(Edit tracking data)
= Beginning of Section =

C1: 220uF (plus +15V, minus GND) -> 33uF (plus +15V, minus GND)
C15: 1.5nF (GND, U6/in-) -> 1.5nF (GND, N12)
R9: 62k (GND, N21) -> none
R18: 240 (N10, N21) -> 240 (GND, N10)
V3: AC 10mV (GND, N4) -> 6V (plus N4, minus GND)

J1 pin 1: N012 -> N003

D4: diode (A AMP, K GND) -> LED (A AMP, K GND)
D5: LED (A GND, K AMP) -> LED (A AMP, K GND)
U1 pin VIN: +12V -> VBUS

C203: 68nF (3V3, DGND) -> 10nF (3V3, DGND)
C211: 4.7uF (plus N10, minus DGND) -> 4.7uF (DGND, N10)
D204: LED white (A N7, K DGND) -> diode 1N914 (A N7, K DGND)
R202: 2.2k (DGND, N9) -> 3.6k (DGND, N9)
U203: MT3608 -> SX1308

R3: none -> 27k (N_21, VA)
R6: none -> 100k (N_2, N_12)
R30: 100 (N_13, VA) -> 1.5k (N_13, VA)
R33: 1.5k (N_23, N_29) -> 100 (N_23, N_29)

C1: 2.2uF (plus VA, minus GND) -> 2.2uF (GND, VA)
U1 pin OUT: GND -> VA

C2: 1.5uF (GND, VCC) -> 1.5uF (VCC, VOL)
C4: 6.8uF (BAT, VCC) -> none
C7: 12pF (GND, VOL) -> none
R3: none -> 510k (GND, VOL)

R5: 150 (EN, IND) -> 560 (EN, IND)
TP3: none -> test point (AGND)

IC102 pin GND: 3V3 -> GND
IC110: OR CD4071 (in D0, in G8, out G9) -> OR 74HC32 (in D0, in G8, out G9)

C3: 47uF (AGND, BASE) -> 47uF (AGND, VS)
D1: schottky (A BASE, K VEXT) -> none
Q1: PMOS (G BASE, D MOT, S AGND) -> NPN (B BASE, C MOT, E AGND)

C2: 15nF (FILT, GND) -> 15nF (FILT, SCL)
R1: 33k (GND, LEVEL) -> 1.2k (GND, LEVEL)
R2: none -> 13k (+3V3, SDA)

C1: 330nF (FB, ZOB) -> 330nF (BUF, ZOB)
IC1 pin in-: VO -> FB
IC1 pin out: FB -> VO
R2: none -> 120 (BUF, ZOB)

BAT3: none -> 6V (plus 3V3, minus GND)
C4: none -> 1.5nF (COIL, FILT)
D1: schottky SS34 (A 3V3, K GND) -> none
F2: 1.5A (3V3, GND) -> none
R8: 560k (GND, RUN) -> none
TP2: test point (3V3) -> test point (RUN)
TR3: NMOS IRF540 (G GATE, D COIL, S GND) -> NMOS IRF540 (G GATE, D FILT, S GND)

= End of Section =

Your goal: Where in the records does the word "AGND" appear? Copy each line that holds it.

Output below:
TP3: none -> test point (AGND)
C3: 47uF (AGND, BASE) -> 47uF (AGND, VS)
Q1: PMOS (G BASE, D MOT, S AGND) -> NPN (B BASE, C MOT, E AGND)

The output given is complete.